==== Supplied records

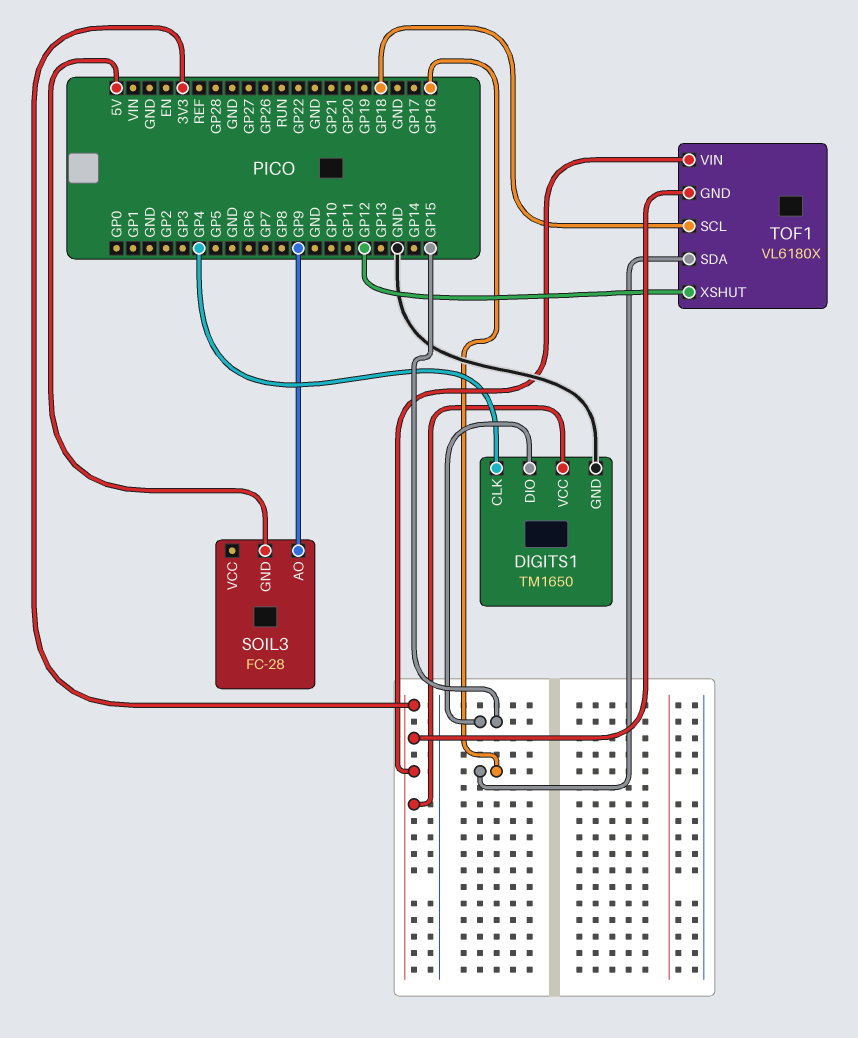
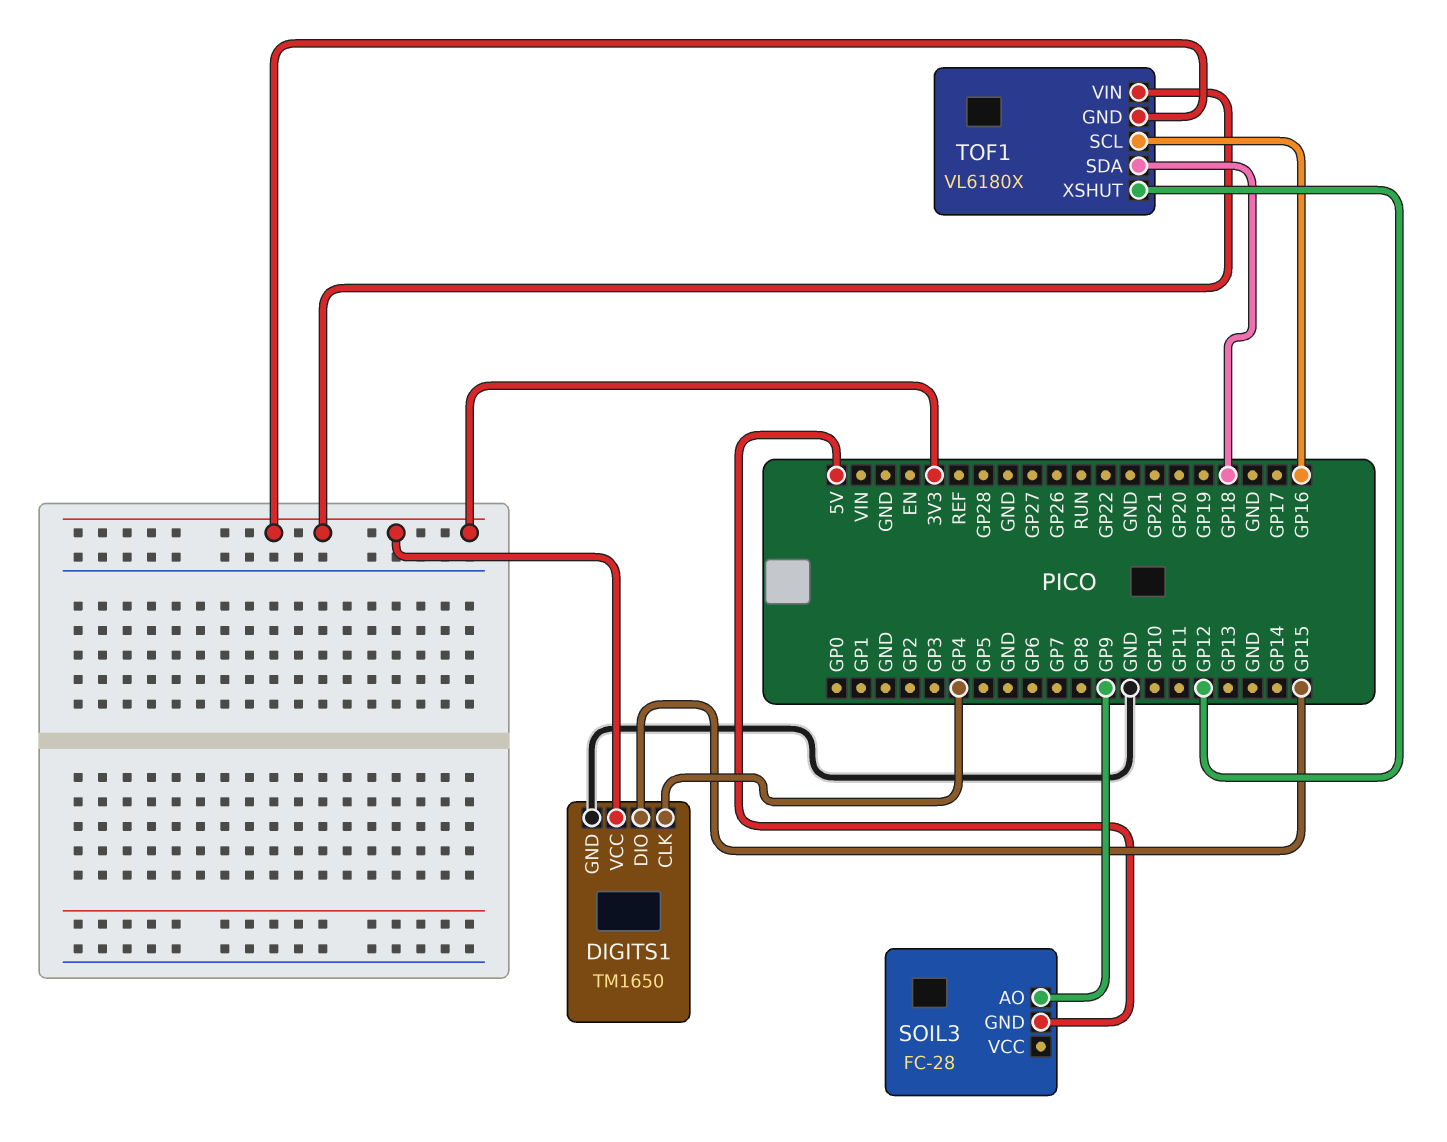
TOF1 pin SCL: GP18 -> GP16
TOF1 pin SDA: GP16 -> GP18

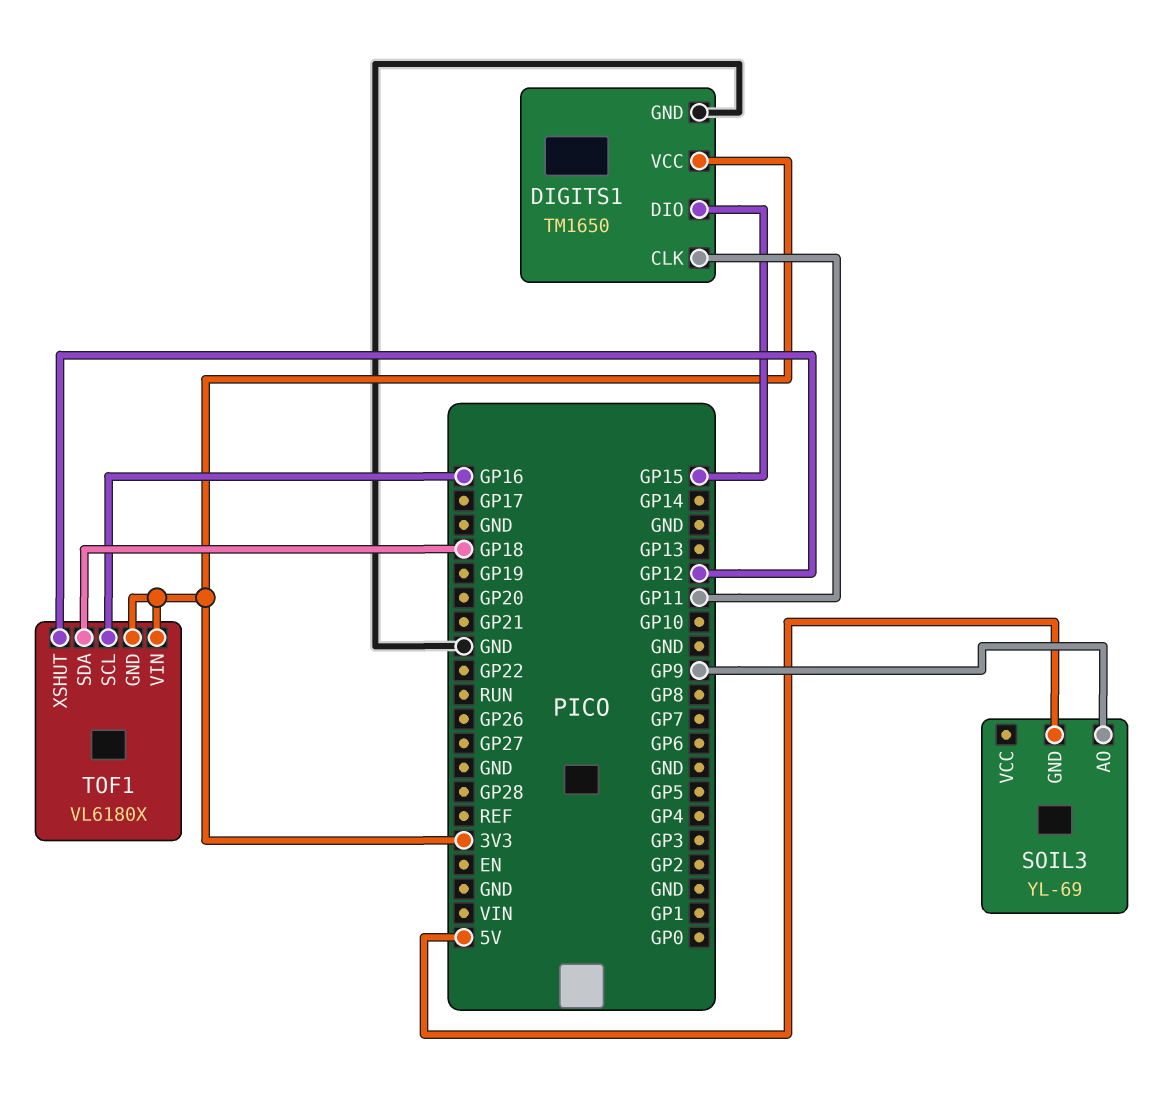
DIGITS1 pin CLK: GP4 -> GP11
SOIL3: FC-28 -> YL-69

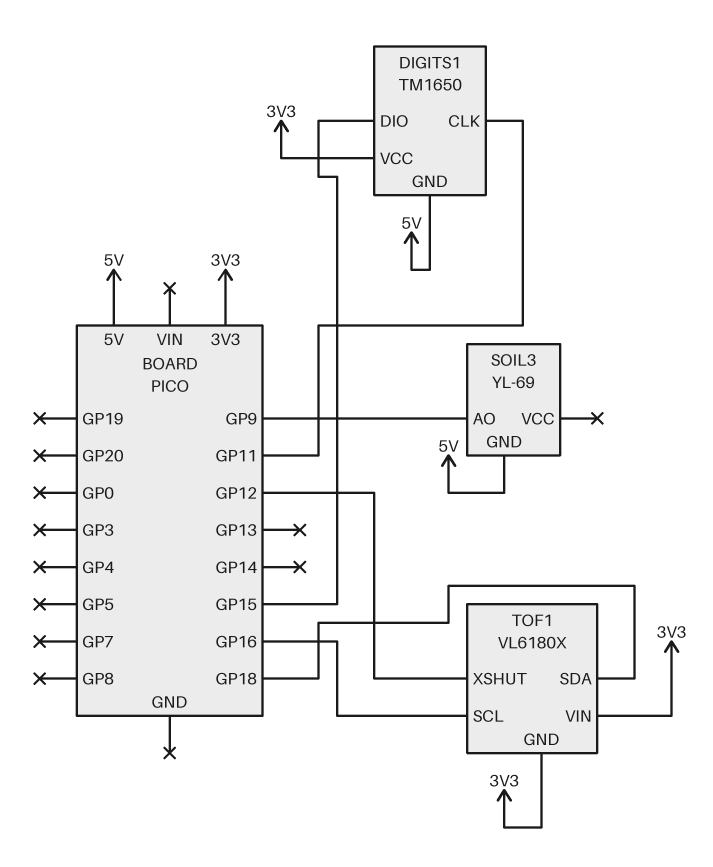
DIGITS1 pin GND: GND -> 5V

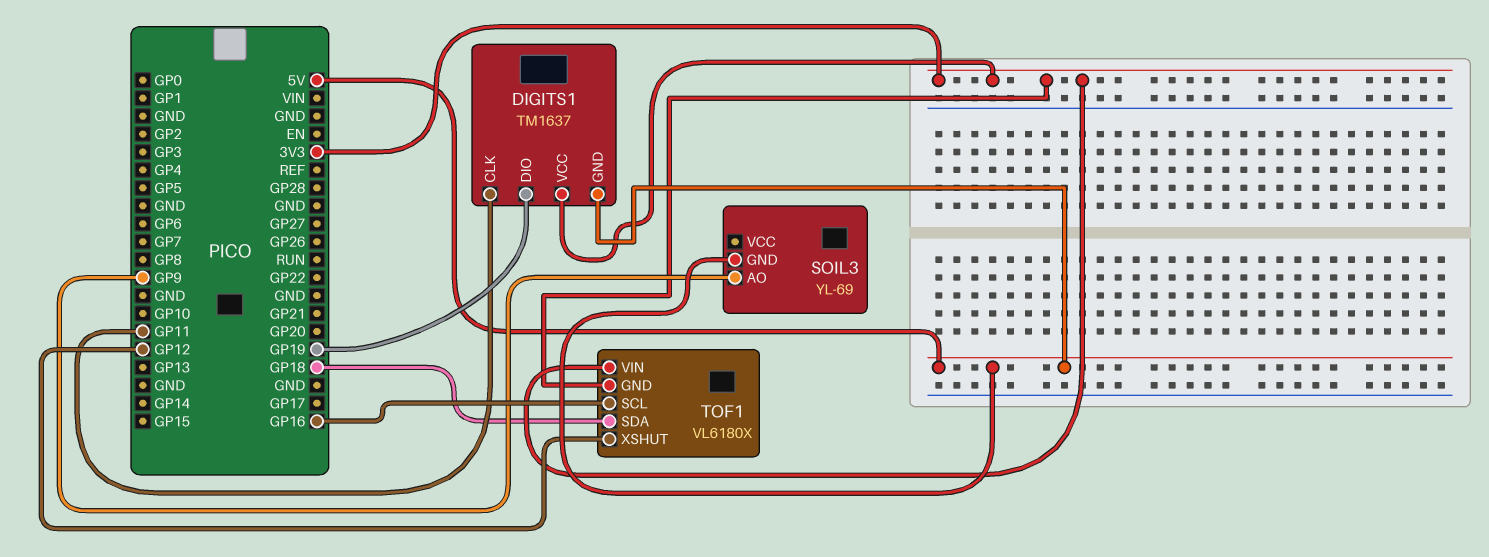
DIGITS1: TM1650 -> TM1637
DIGITS1 pin DIO: GP15 -> GP19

========

Transcribe the material as is, with images omitted.

TOF1 pin SCL: GP18 -> GP16
TOF1 pin SDA: GP16 -> GP18

DIGITS1 pin CLK: GP4 -> GP11
SOIL3: FC-28 -> YL-69

DIGITS1 pin GND: GND -> 5V

DIGITS1: TM1650 -> TM1637
DIGITS1 pin DIO: GP15 -> GP19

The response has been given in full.